--- Start DATA EXTRACT ---

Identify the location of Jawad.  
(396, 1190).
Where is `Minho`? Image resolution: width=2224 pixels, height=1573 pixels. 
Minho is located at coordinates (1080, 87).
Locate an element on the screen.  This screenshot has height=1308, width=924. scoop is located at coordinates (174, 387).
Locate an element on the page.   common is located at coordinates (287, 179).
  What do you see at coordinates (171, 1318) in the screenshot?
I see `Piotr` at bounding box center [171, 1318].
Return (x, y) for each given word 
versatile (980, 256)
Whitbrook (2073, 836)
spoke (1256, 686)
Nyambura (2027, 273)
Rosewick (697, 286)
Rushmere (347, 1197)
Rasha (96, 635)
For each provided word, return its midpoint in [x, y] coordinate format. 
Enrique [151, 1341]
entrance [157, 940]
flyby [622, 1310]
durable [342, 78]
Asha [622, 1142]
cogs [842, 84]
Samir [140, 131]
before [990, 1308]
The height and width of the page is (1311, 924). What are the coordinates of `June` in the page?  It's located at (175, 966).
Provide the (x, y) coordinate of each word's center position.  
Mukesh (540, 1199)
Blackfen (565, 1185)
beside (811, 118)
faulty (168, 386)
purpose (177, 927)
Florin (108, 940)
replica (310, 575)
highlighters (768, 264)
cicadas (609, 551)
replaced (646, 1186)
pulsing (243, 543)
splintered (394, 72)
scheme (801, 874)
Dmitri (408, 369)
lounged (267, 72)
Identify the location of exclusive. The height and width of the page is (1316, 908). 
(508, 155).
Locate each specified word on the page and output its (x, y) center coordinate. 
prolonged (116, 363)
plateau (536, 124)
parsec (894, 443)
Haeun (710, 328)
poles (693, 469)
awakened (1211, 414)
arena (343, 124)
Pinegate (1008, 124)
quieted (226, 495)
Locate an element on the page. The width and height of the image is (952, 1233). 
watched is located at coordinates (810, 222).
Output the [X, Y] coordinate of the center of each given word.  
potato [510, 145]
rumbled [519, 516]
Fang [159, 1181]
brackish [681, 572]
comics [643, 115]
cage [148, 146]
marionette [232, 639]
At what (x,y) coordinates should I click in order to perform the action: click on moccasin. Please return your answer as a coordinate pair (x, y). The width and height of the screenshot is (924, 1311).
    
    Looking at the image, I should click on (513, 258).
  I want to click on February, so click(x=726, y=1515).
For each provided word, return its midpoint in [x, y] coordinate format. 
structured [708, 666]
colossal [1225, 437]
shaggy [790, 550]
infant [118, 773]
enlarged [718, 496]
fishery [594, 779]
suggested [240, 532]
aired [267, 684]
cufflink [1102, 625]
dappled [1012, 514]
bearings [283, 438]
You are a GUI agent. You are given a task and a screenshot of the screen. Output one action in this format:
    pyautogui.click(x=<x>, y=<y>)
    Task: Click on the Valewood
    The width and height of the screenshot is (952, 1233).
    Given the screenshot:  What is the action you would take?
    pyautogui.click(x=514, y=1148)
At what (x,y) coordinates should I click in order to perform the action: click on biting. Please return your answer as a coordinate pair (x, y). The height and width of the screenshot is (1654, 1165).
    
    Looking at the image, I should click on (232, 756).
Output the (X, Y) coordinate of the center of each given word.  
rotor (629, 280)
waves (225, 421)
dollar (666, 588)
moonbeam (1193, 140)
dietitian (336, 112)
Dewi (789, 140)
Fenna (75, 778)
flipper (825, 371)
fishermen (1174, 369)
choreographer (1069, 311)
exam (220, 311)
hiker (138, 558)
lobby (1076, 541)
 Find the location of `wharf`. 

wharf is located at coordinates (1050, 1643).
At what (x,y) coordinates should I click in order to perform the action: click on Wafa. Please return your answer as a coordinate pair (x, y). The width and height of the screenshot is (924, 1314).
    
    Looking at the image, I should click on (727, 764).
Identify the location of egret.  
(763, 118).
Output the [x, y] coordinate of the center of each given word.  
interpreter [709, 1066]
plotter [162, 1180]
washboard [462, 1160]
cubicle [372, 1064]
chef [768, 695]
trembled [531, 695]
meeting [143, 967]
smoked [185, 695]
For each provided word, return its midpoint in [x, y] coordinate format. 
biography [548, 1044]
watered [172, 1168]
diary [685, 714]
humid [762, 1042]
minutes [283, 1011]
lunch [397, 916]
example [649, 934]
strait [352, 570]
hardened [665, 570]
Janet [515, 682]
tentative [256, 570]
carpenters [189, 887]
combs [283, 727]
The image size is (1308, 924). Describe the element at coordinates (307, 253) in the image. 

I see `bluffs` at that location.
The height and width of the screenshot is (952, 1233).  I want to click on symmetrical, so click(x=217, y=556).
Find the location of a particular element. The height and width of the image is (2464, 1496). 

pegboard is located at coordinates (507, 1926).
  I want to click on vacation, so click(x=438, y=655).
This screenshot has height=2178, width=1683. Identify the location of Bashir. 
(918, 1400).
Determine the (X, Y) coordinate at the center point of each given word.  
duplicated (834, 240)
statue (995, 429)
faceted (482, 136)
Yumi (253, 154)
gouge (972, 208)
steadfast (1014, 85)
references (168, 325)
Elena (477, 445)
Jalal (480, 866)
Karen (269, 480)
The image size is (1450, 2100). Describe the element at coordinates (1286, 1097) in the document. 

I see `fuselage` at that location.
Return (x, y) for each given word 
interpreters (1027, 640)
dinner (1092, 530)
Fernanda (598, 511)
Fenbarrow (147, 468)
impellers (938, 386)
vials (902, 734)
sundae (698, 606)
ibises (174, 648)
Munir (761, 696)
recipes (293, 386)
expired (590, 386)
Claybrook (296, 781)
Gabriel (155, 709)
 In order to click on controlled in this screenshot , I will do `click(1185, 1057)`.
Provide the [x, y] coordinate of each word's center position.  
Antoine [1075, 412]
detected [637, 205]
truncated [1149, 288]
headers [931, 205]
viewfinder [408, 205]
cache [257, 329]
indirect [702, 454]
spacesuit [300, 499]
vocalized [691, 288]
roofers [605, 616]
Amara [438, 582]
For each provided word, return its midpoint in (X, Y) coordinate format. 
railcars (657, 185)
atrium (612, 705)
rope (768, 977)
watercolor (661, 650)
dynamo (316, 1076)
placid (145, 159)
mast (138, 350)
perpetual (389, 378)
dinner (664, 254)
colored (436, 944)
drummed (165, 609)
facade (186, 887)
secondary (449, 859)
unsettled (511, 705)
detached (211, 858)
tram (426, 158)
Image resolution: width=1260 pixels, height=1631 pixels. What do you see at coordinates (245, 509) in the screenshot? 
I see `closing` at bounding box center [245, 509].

--- End DATA EXTRACT ---

**EXERCISE OBJECTIVE**: Write out all of the items above again, substituting "center point" for every occurrence of "midpoint" and leaving everything else unchanged.

**TASK OUTPUT**:
Identify the location of Jawad.  
(396, 1190).
Where is `Minho`? Image resolution: width=2224 pixels, height=1573 pixels. 
Minho is located at coordinates (1080, 87).
Locate an element on the screen.  This screenshot has height=1308, width=924. scoop is located at coordinates (174, 387).
Locate an element on the page.   common is located at coordinates (287, 179).
  What do you see at coordinates (171, 1318) in the screenshot?
I see `Piotr` at bounding box center [171, 1318].
Return (x, y) for each given word 
versatile (980, 256)
Whitbrook (2073, 836)
spoke (1256, 686)
Nyambura (2027, 273)
Rosewick (697, 286)
Rushmere (347, 1197)
Rasha (96, 635)
For each provided word, return its center point in [x, y] coordinate format. 
Enrique [151, 1341]
entrance [157, 940]
flyby [622, 1310]
durable [342, 78]
Asha [622, 1142]
cogs [842, 84]
Samir [140, 131]
before [990, 1308]
The height and width of the page is (1311, 924). What are the coordinates of `June` in the page?  It's located at (175, 966).
Provide the (x, y) coordinate of each word's center position.  
Mukesh (540, 1199)
Blackfen (565, 1185)
beside (811, 118)
faulty (168, 386)
purpose (177, 927)
Florin (108, 940)
replica (310, 575)
highlighters (768, 264)
cicadas (609, 551)
replaced (646, 1186)
pulsing (243, 543)
splintered (394, 72)
scheme (801, 874)
Dmitri (408, 369)
lounged (267, 72)
Identify the location of exclusive. The height and width of the page is (1316, 908). 
(508, 155).
Locate each specified word on the page and output its (x, y) center coordinate. 
prolonged (116, 363)
plateau (536, 124)
parsec (894, 443)
Haeun (710, 328)
poles (693, 469)
awakened (1211, 414)
arena (343, 124)
Pinegate (1008, 124)
quieted (226, 495)
Locate an element on the page. The width and height of the image is (952, 1233). 
watched is located at coordinates (810, 222).
Output the [X, Y] coordinate of the center of each given word.  
potato [510, 145]
rumbled [519, 516]
Fang [159, 1181]
brackish [681, 572]
comics [643, 115]
cage [148, 146]
marionette [232, 639]
At what (x,y) coordinates should I click in order to perform the action: click on moccasin. Please return your answer as a coordinate pair (x, y). The width and height of the screenshot is (924, 1311).
    
    Looking at the image, I should click on (513, 258).
  I want to click on February, so click(x=726, y=1515).
For each provided word, return its center point in [x, y] coordinate format. 
structured [708, 666]
colossal [1225, 437]
shaggy [790, 550]
infant [118, 773]
enlarged [718, 496]
fishery [594, 779]
suggested [240, 532]
aired [267, 684]
cufflink [1102, 625]
dappled [1012, 514]
bearings [283, 438]
You are a GUI agent. You are given a task and a screenshot of the screen. Output one action in this format:
    pyautogui.click(x=<x>, y=<y>)
    Task: Click on the Valewood
    The width and height of the screenshot is (952, 1233).
    Given the screenshot:  What is the action you would take?
    pyautogui.click(x=514, y=1148)
At what (x,y) coordinates should I click in order to perform the action: click on biting. Please return your answer as a coordinate pair (x, y). The height and width of the screenshot is (1654, 1165).
    
    Looking at the image, I should click on (232, 756).
Output the (X, Y) coordinate of the center of each given word.  
rotor (629, 280)
waves (225, 421)
dollar (666, 588)
moonbeam (1193, 140)
dietitian (336, 112)
Dewi (789, 140)
Fenna (75, 778)
flipper (825, 371)
fishermen (1174, 369)
choreographer (1069, 311)
exam (220, 311)
hiker (138, 558)
lobby (1076, 541)
 Find the location of `wharf`. 

wharf is located at coordinates (1050, 1643).
At what (x,y) coordinates should I click in order to perform the action: click on Wafa. Please return your answer as a coordinate pair (x, y). The width and height of the screenshot is (924, 1314).
    
    Looking at the image, I should click on (727, 764).
Identify the location of egret.  
(763, 118).
Output the [x, y] coordinate of the center of each given word.  
interpreter [709, 1066]
plotter [162, 1180]
washboard [462, 1160]
cubicle [372, 1064]
chef [768, 695]
trembled [531, 695]
meeting [143, 967]
smoked [185, 695]
For each provided word, return its center point in [x, y] coordinate format. 
biography [548, 1044]
watered [172, 1168]
diary [685, 714]
humid [762, 1042]
minutes [283, 1011]
lunch [397, 916]
example [649, 934]
strait [352, 570]
hardened [665, 570]
Janet [515, 682]
tentative [256, 570]
carpenters [189, 887]
combs [283, 727]
The image size is (1308, 924). Describe the element at coordinates (307, 253) in the image. 

I see `bluffs` at that location.
The height and width of the screenshot is (952, 1233).  I want to click on symmetrical, so click(x=217, y=556).
Find the location of a particular element. The height and width of the image is (2464, 1496). 

pegboard is located at coordinates (507, 1926).
  I want to click on vacation, so click(x=438, y=655).
This screenshot has height=2178, width=1683. Identify the location of Bashir. 
(918, 1400).
Determine the (X, Y) coordinate at the center point of each given word.  
duplicated (834, 240)
statue (995, 429)
faceted (482, 136)
Yumi (253, 154)
gouge (972, 208)
steadfast (1014, 85)
references (168, 325)
Elena (477, 445)
Jalal (480, 866)
Karen (269, 480)
The image size is (1450, 2100). Describe the element at coordinates (1286, 1097) in the document. 

I see `fuselage` at that location.
Return (x, y) for each given word 
interpreters (1027, 640)
dinner (1092, 530)
Fernanda (598, 511)
Fenbarrow (147, 468)
impellers (938, 386)
vials (902, 734)
sundae (698, 606)
ibises (174, 648)
Munir (761, 696)
recipes (293, 386)
expired (590, 386)
Claybrook (296, 781)
Gabriel (155, 709)
 In order to click on controlled in this screenshot , I will do `click(1185, 1057)`.
Provide the [x, y] coordinate of each word's center position.  
Antoine [1075, 412]
detected [637, 205]
truncated [1149, 288]
headers [931, 205]
viewfinder [408, 205]
cache [257, 329]
indirect [702, 454]
spacesuit [300, 499]
vocalized [691, 288]
roofers [605, 616]
Amara [438, 582]
For each provided word, return its center point in (X, Y) coordinate format. 
railcars (657, 185)
atrium (612, 705)
rope (768, 977)
watercolor (661, 650)
dynamo (316, 1076)
placid (145, 159)
mast (138, 350)
perpetual (389, 378)
dinner (664, 254)
colored (436, 944)
drummed (165, 609)
facade (186, 887)
secondary (449, 859)
unsettled (511, 705)
detached (211, 858)
tram (426, 158)
Image resolution: width=1260 pixels, height=1631 pixels. What do you see at coordinates (245, 509) in the screenshot? 
I see `closing` at bounding box center [245, 509].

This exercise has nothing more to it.